Problem to work on
The required output is the exact run of lines below that opens at the line with "R4: none -> 22k (+9V, W15)" and closes at the line with "R7: 18k (GND, W18) -> 18k (W17, W18)".

Modification records:

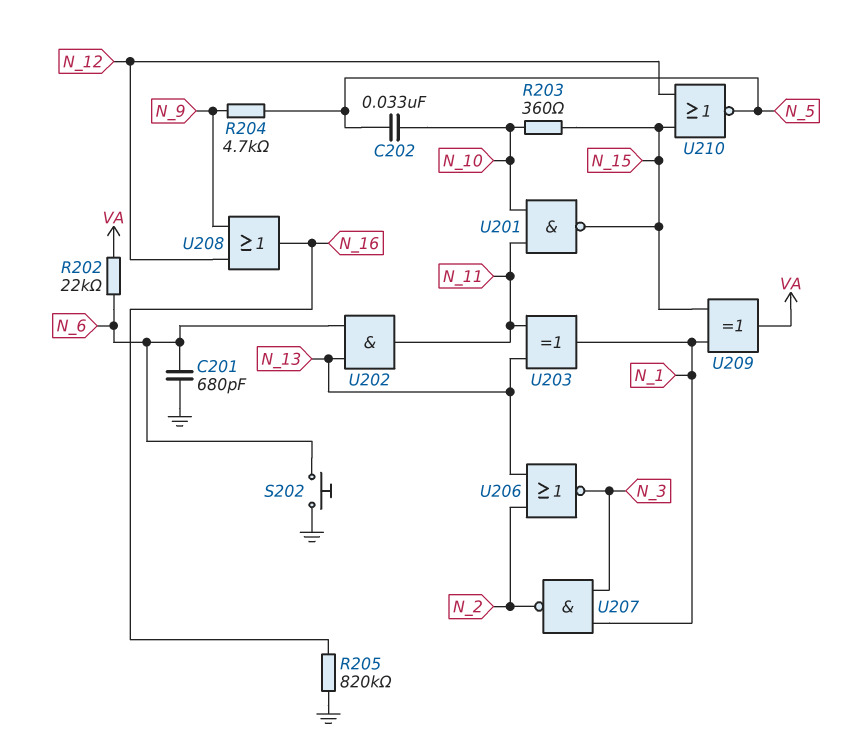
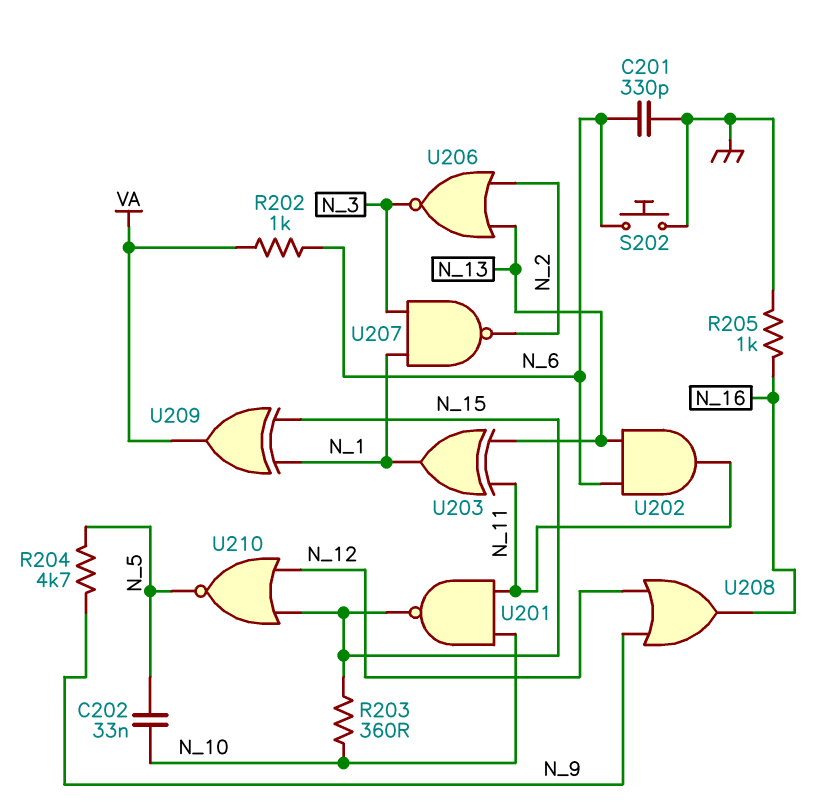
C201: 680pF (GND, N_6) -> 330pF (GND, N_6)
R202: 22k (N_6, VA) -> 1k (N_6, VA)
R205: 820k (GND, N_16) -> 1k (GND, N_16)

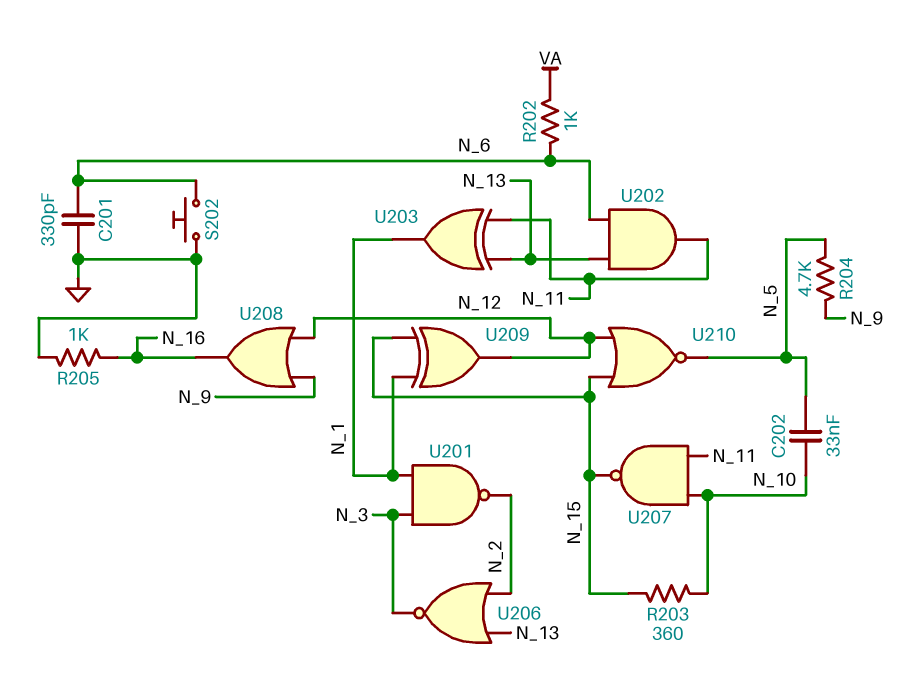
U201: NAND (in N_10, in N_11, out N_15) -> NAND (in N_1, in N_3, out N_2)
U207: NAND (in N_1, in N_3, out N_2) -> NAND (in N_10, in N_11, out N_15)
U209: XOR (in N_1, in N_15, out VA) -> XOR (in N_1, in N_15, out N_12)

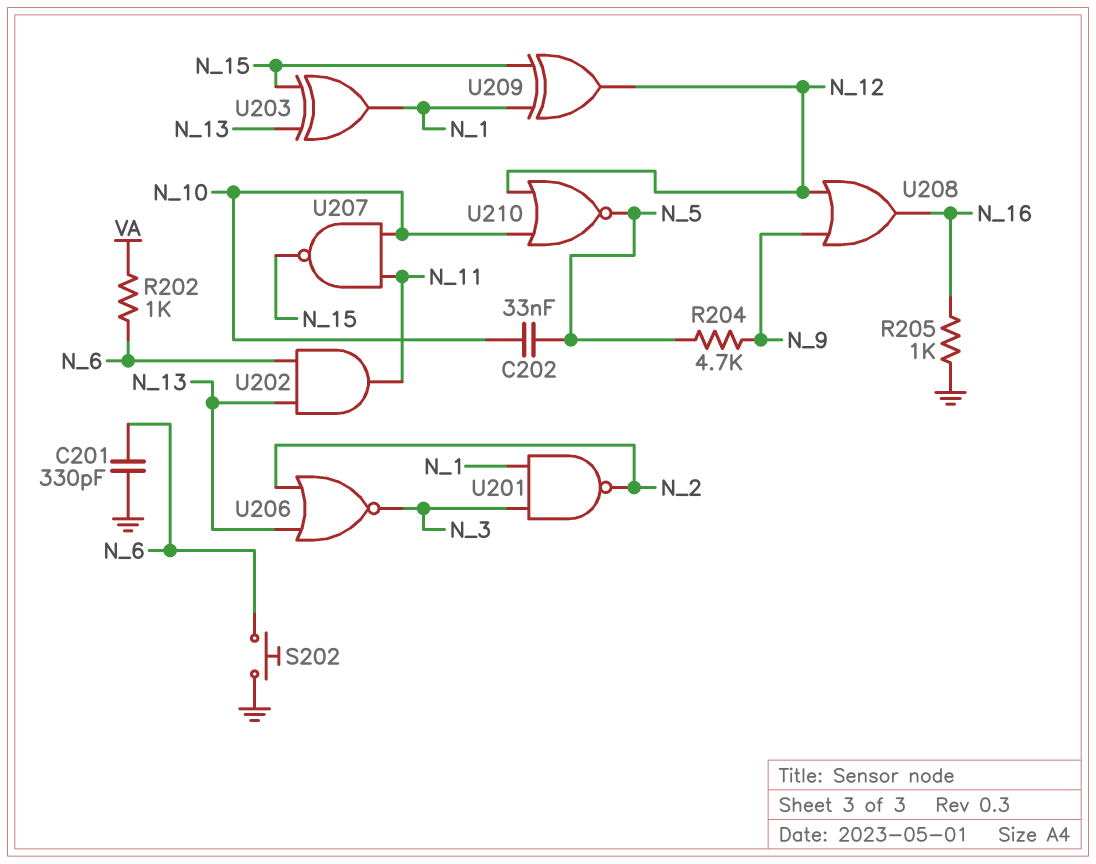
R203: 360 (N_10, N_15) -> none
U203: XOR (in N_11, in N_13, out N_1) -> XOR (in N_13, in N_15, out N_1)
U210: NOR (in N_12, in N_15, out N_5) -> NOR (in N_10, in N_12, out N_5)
--
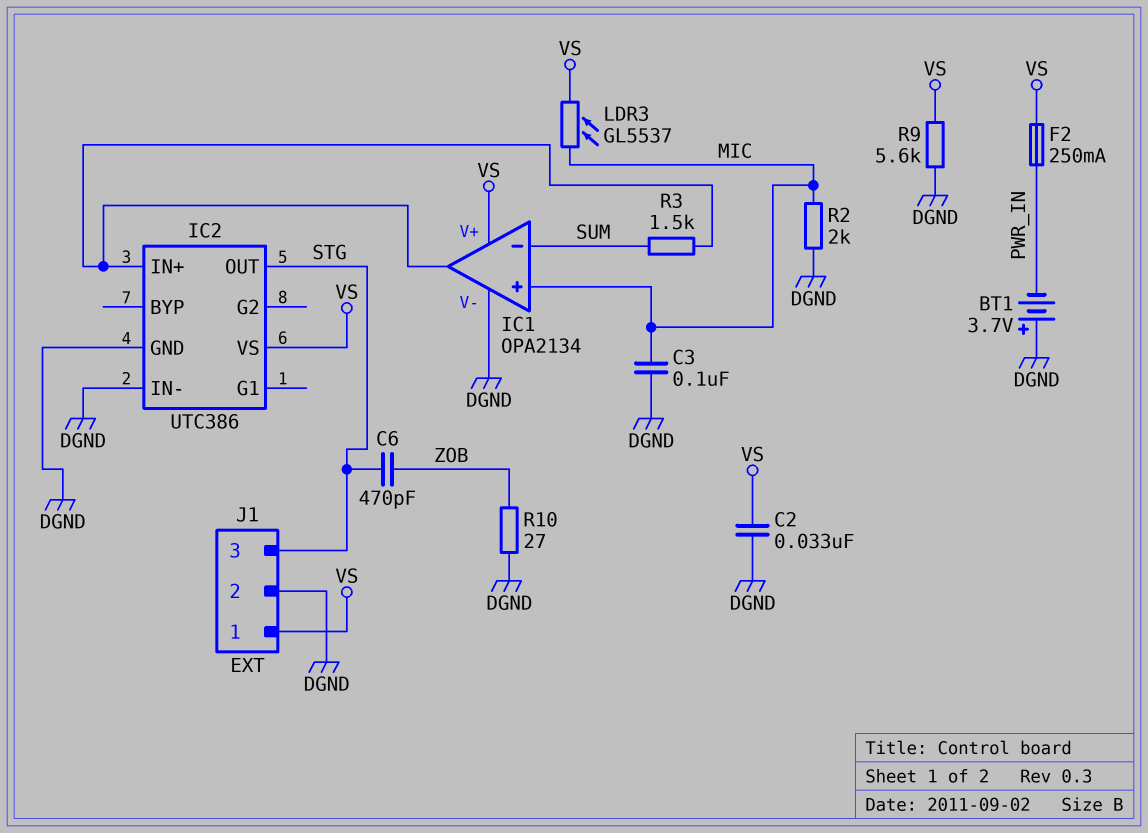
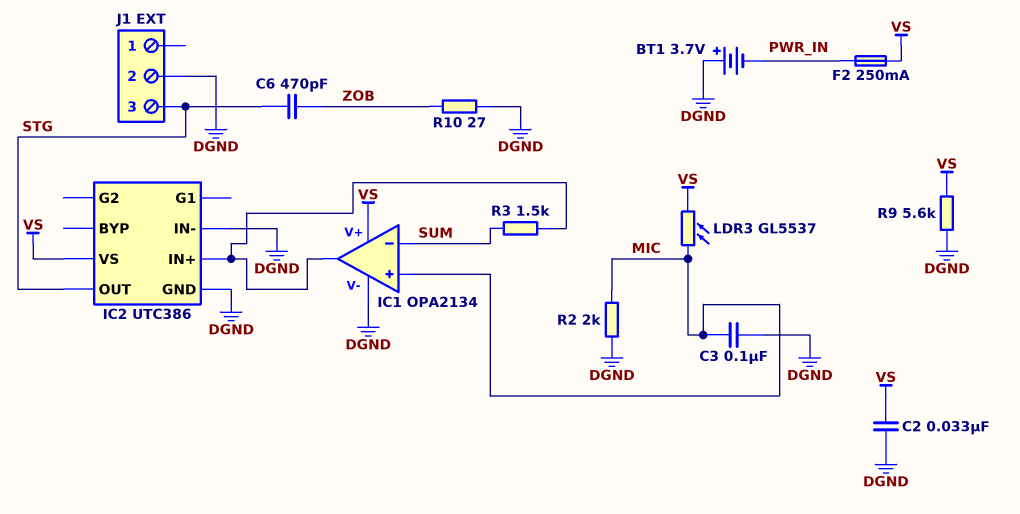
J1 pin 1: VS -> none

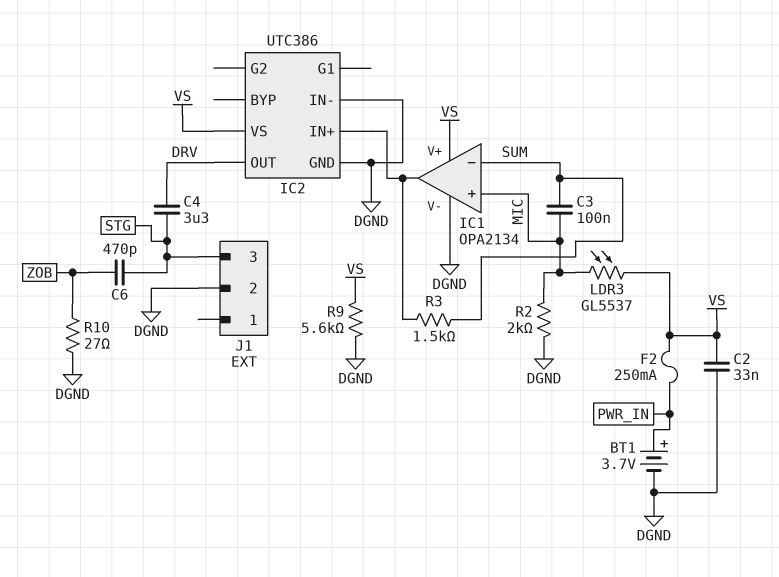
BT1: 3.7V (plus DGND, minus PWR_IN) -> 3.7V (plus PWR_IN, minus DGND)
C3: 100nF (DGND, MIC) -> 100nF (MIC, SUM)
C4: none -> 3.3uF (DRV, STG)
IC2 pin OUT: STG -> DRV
* * *
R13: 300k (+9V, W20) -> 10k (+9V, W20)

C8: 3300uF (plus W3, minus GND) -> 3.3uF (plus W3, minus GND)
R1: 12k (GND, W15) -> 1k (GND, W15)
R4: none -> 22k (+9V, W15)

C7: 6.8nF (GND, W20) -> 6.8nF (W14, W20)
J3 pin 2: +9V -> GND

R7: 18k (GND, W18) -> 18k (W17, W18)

Written response
R4: none -> 22k (+9V, W15)

C7: 6.8nF (GND, W20) -> 6.8nF (W14, W20)
J3 pin 2: +9V -> GND

R7: 18k (GND, W18) -> 18k (W17, W18)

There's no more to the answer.